◆ LISTED RECORDS
=== Section Start ===
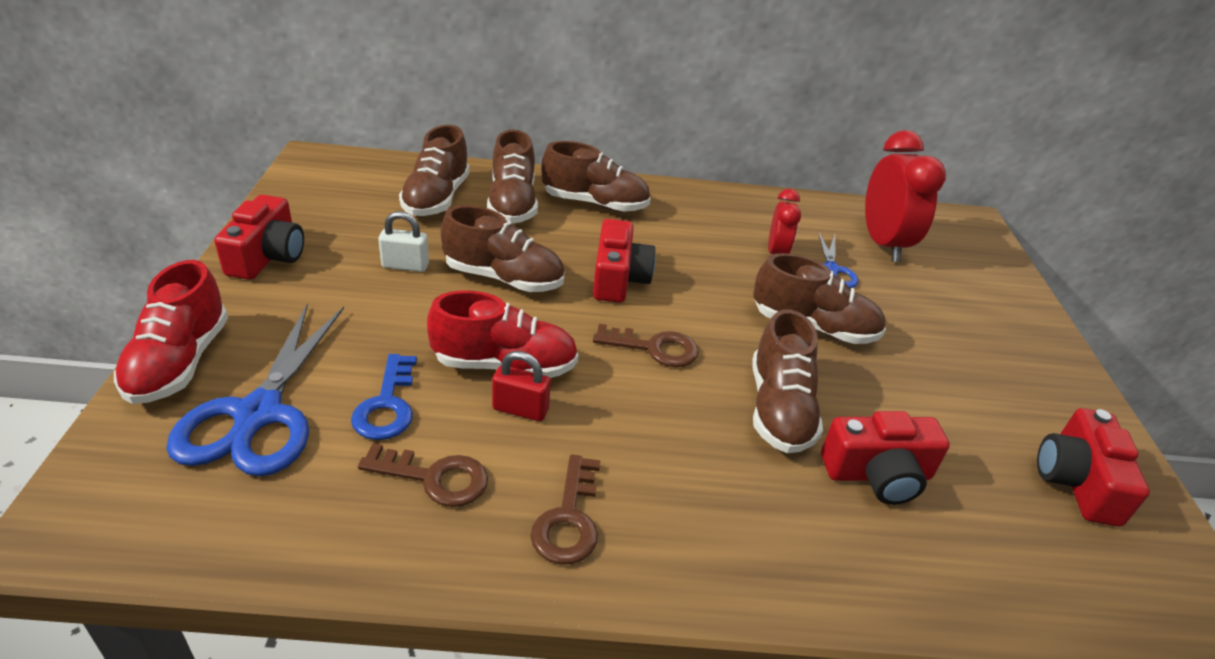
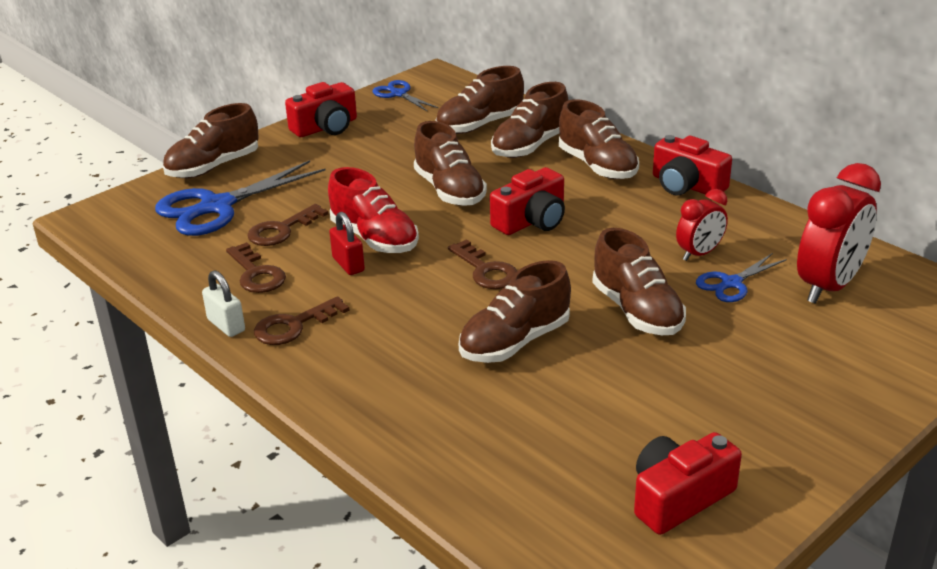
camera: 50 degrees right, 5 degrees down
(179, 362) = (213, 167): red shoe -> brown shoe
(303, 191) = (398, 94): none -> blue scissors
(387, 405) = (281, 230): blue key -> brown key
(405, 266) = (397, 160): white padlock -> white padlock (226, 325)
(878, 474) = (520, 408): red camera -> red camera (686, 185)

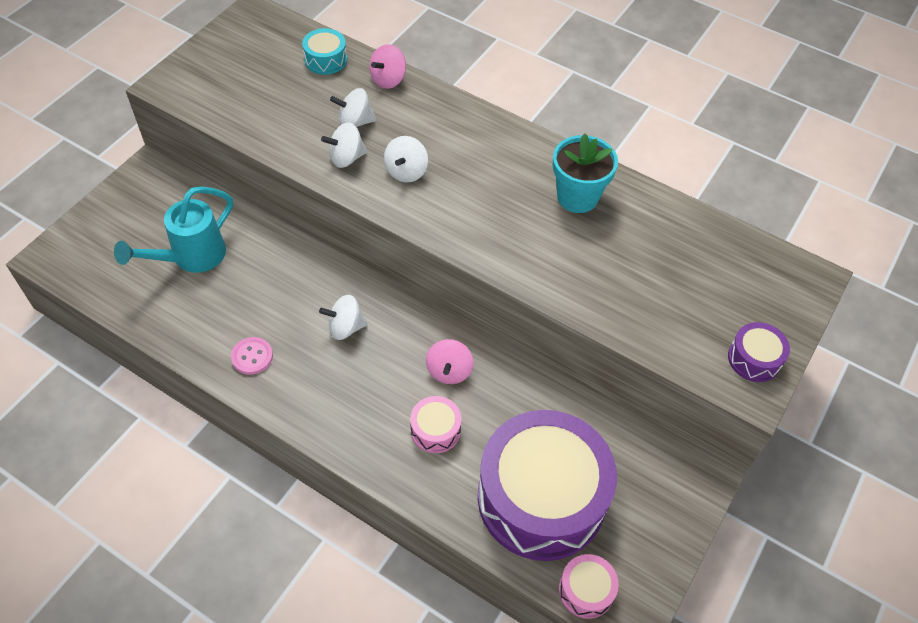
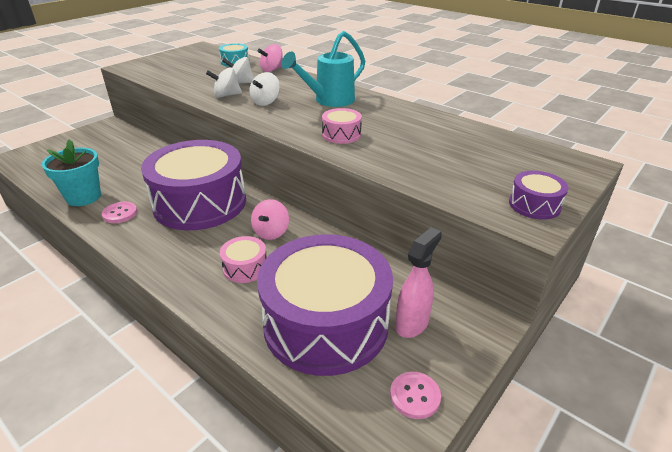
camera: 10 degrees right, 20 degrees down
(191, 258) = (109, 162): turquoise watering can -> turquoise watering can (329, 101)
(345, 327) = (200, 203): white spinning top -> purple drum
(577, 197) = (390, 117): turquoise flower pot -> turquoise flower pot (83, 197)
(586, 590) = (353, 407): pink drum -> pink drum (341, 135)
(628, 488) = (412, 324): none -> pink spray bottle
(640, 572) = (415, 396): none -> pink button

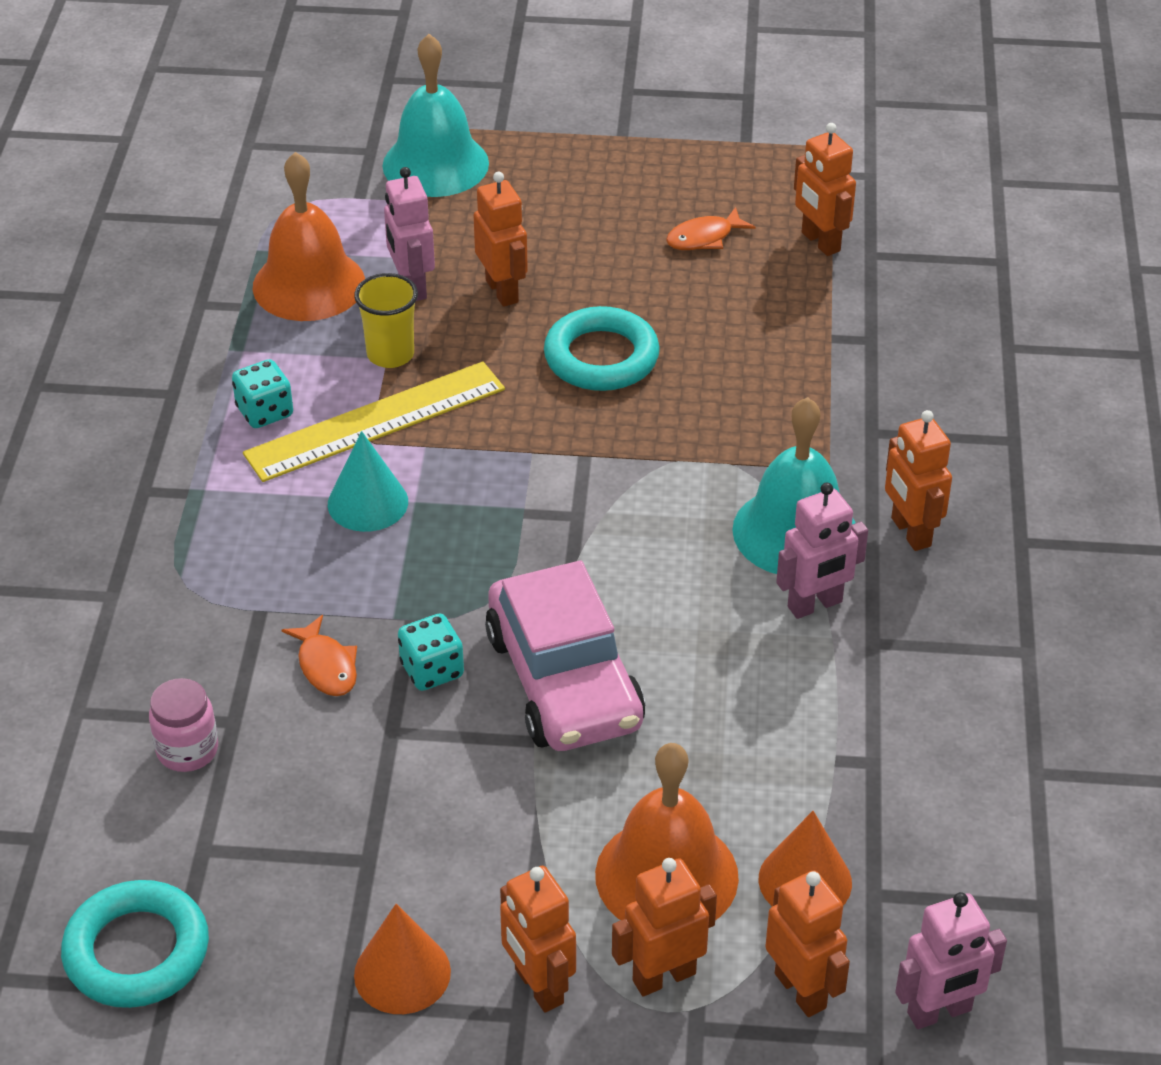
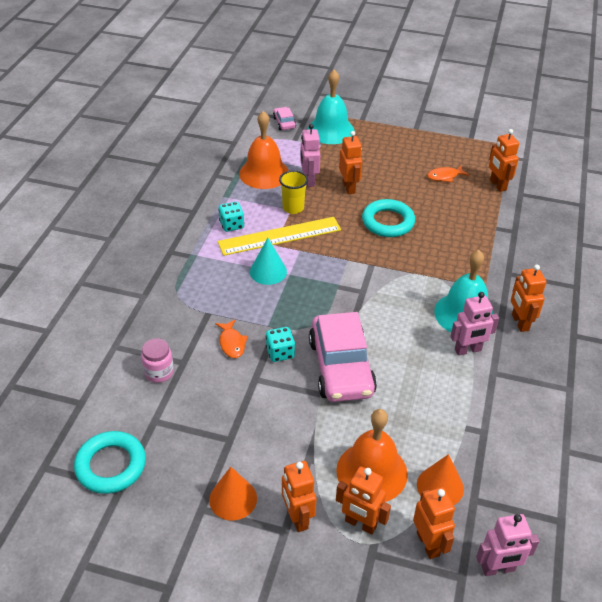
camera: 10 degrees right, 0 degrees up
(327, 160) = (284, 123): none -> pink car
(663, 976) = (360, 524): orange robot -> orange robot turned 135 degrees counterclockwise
=== Section End ===
=== Section Start ===
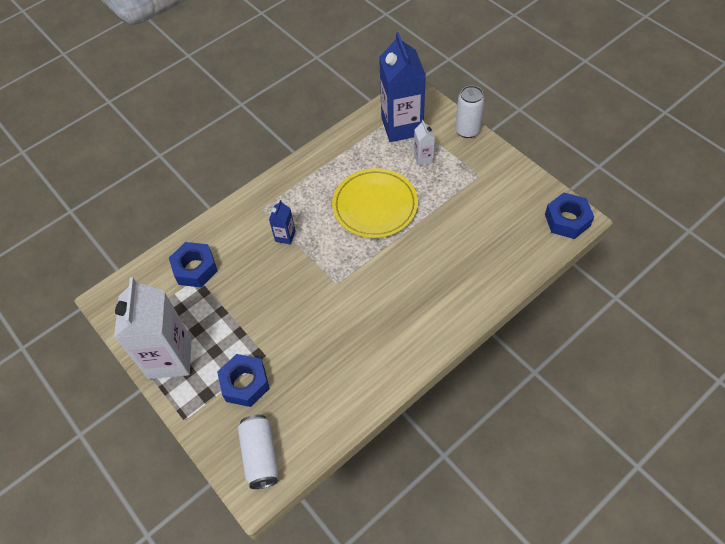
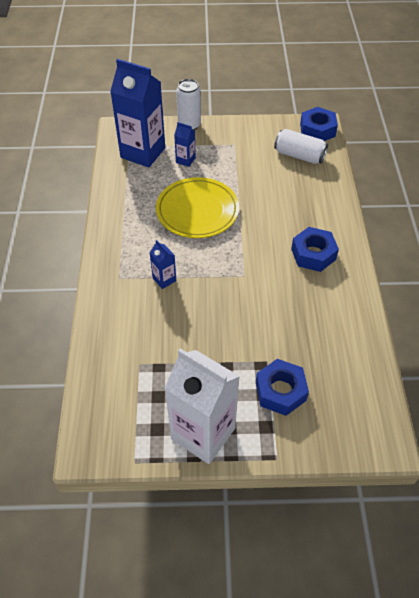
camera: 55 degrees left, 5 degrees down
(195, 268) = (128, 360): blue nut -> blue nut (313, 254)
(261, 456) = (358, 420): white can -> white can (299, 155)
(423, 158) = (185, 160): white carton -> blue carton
=== Section End ===
◆ PROBLEM TO WORK ON
From the entries above, write out only the lines starting at the line that holds "camera: 55 degrees left, 5 degrees down" and ending at the line that holds "(423, 158) = (185, 160): white", keeping both and matching them exactly.

◆ RESULT OF THE EXERCISE
camera: 55 degrees left, 5 degrees down
(195, 268) = (128, 360): blue nut -> blue nut (313, 254)
(261, 456) = (358, 420): white can -> white can (299, 155)
(423, 158) = (185, 160): white carton -> blue carton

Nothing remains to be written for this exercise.